# [Task description]
When you find the line that contains "(407, 204) = (401, 362): none -> white dice", restate it and all lines after it exactly, stopping at the end of the material.

# [Data section]
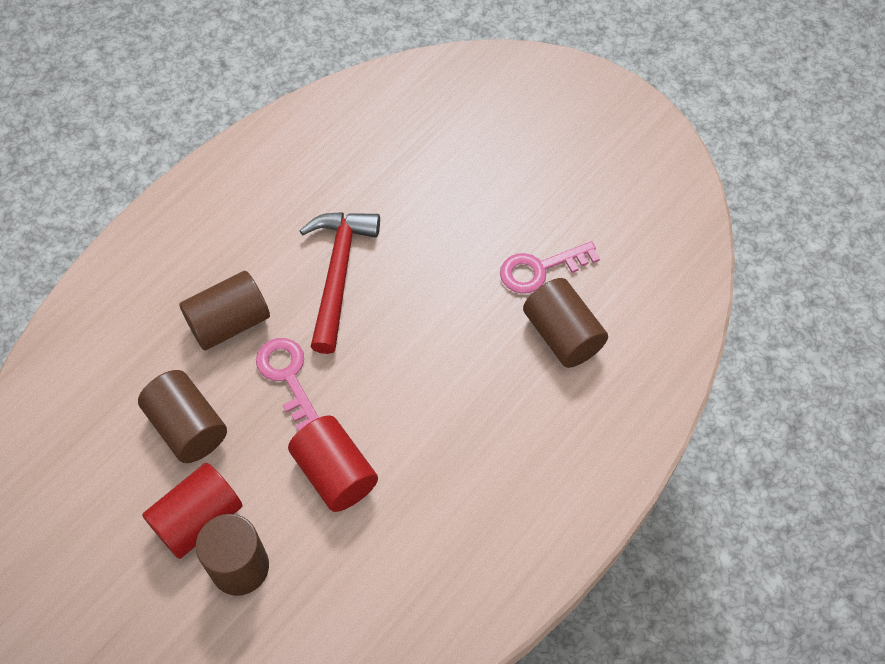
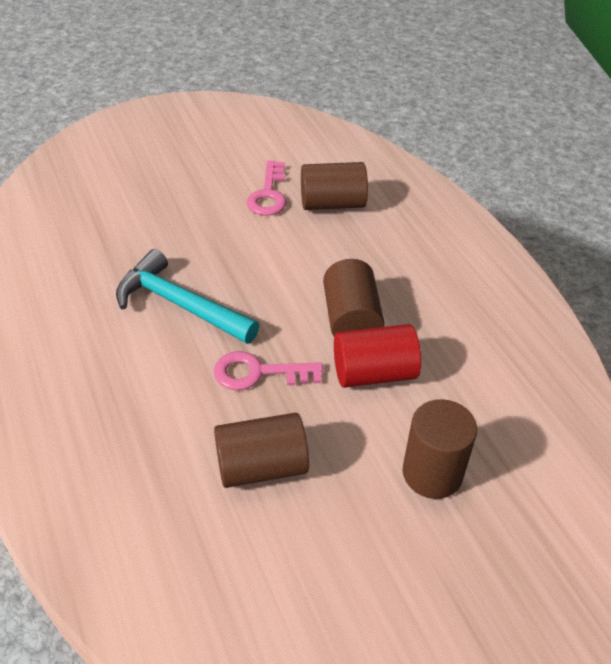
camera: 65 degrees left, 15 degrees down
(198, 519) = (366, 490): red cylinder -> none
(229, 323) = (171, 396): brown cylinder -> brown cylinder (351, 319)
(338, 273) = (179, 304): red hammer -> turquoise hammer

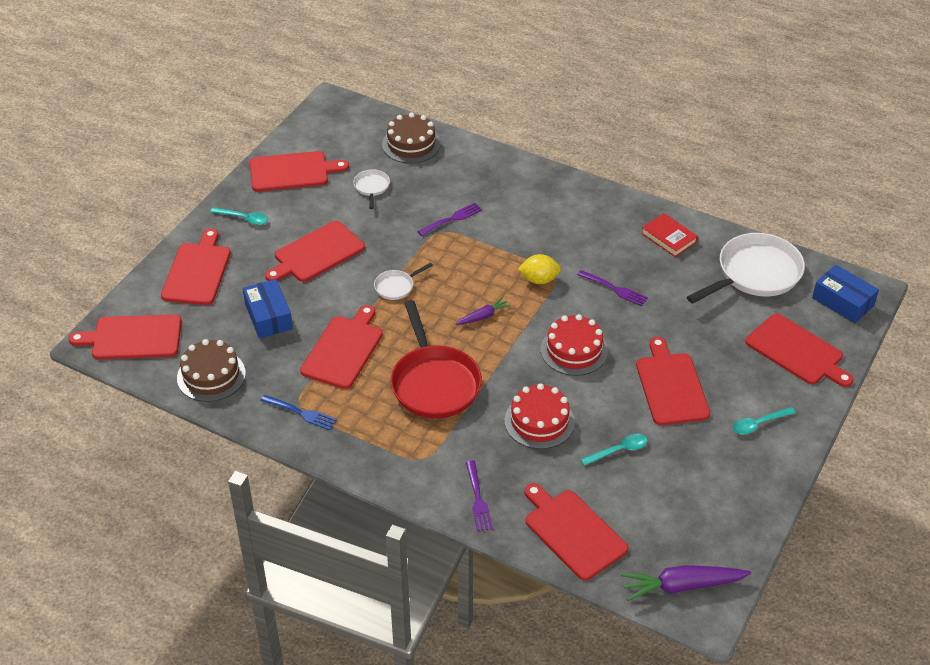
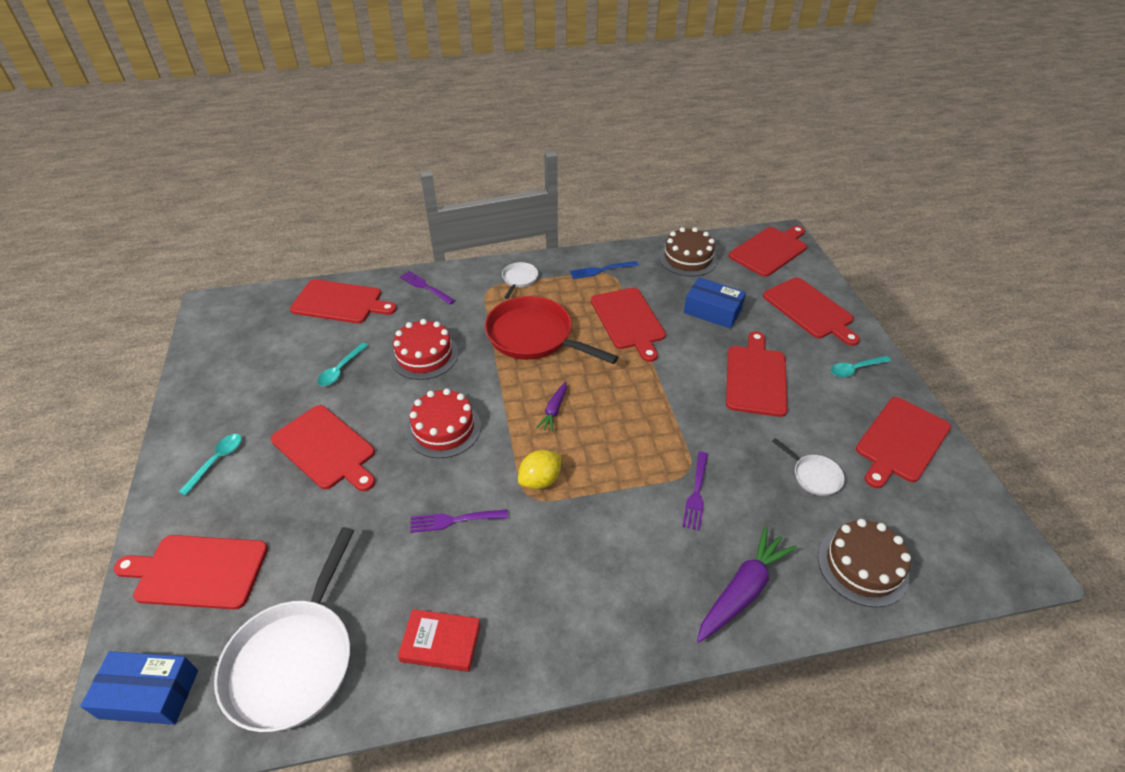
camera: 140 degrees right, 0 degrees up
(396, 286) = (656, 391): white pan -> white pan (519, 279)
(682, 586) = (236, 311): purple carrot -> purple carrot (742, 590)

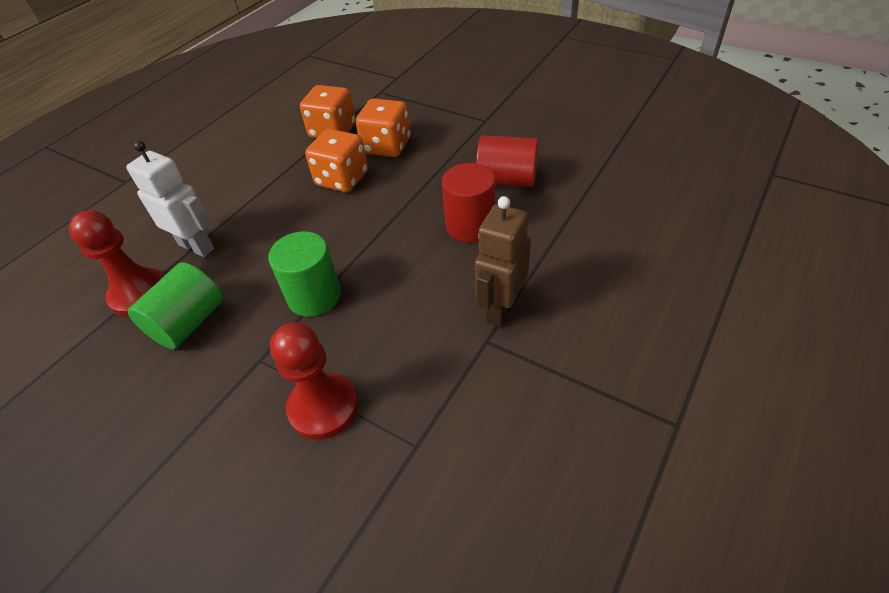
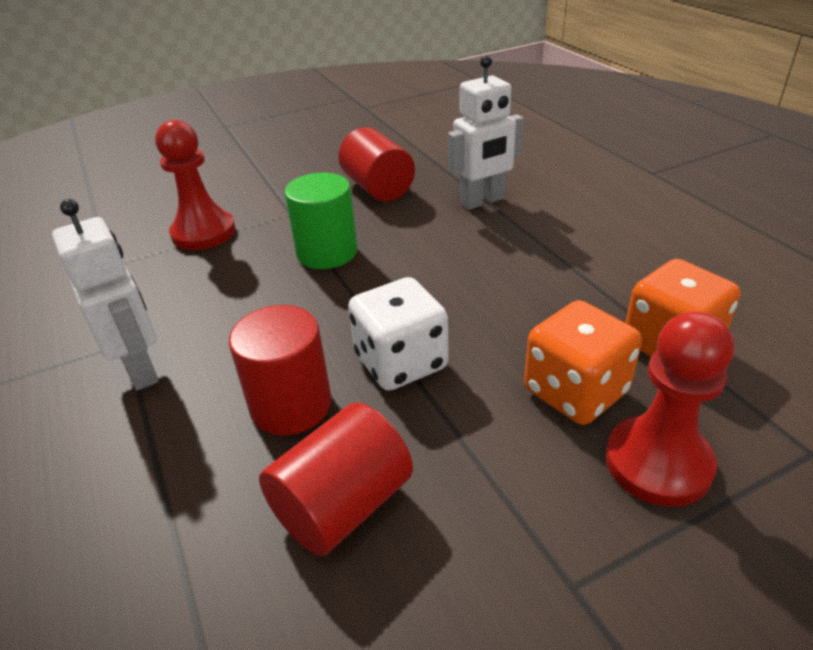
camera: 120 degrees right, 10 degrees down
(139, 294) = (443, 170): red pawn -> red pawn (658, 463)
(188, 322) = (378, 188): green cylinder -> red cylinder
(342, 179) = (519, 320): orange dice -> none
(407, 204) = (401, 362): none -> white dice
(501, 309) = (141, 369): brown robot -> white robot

# [Answer to this exercise]
(407, 204) = (401, 362): none -> white dice
(501, 309) = (141, 369): brown robot -> white robot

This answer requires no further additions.